Data items:
· · · ·

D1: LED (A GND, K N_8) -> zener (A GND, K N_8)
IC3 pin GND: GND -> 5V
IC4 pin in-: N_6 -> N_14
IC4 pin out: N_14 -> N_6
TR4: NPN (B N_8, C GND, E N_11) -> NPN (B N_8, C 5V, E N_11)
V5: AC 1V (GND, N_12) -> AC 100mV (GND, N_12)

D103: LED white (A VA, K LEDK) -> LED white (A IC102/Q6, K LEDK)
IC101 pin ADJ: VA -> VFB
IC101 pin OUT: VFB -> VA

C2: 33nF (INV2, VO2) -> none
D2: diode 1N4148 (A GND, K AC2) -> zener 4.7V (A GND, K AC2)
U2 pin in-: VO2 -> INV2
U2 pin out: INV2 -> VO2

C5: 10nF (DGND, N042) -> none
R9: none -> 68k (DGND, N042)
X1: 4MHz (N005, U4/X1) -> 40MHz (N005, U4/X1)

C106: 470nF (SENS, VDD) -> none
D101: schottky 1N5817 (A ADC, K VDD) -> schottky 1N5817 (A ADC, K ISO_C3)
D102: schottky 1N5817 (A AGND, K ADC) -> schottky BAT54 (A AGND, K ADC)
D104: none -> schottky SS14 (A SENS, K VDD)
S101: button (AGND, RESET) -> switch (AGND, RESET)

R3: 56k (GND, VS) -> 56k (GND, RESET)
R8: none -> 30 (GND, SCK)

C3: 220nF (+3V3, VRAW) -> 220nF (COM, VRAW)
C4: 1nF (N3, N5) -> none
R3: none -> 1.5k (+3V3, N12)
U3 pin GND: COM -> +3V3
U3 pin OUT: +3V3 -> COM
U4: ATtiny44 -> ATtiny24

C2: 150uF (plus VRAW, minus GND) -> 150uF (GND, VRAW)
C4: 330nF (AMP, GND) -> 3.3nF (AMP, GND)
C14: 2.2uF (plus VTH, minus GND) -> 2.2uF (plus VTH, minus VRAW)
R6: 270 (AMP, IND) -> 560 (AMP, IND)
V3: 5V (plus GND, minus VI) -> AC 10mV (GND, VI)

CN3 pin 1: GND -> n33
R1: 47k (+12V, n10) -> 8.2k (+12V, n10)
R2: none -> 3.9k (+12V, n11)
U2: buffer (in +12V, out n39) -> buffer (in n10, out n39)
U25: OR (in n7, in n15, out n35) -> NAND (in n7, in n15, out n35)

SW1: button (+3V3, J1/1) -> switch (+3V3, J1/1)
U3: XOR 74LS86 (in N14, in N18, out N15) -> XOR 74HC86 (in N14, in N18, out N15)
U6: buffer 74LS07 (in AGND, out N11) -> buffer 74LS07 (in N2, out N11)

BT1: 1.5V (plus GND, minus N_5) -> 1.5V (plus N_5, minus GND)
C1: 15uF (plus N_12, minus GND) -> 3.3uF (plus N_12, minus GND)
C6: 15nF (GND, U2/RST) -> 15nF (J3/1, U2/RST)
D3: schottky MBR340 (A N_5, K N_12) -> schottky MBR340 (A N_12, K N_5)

· · · ·

Task goal: Can you repeat, word for word, every line above from the one containing "C4: 330nF (AMP, GND) -> 3.3nF (AMP, GND)" down to the one containing "C6: 15nF (GND, U2/RST) -> 15nF (J3/1, U2/RST)", including both?

Exercise answer:
C4: 330nF (AMP, GND) -> 3.3nF (AMP, GND)
C14: 2.2uF (plus VTH, minus GND) -> 2.2uF (plus VTH, minus VRAW)
R6: 270 (AMP, IND) -> 560 (AMP, IND)
V3: 5V (plus GND, minus VI) -> AC 10mV (GND, VI)

CN3 pin 1: GND -> n33
R1: 47k (+12V, n10) -> 8.2k (+12V, n10)
R2: none -> 3.9k (+12V, n11)
U2: buffer (in +12V, out n39) -> buffer (in n10, out n39)
U25: OR (in n7, in n15, out n35) -> NAND (in n7, in n15, out n35)

SW1: button (+3V3, J1/1) -> switch (+3V3, J1/1)
U3: XOR 74LS86 (in N14, in N18, out N15) -> XOR 74HC86 (in N14, in N18, out N15)
U6: buffer 74LS07 (in AGND, out N11) -> buffer 74LS07 (in N2, out N11)

BT1: 1.5V (plus GND, minus N_5) -> 1.5V (plus N_5, minus GND)
C1: 15uF (plus N_12, minus GND) -> 3.3uF (plus N_12, minus GND)
C6: 15nF (GND, U2/RST) -> 15nF (J3/1, U2/RST)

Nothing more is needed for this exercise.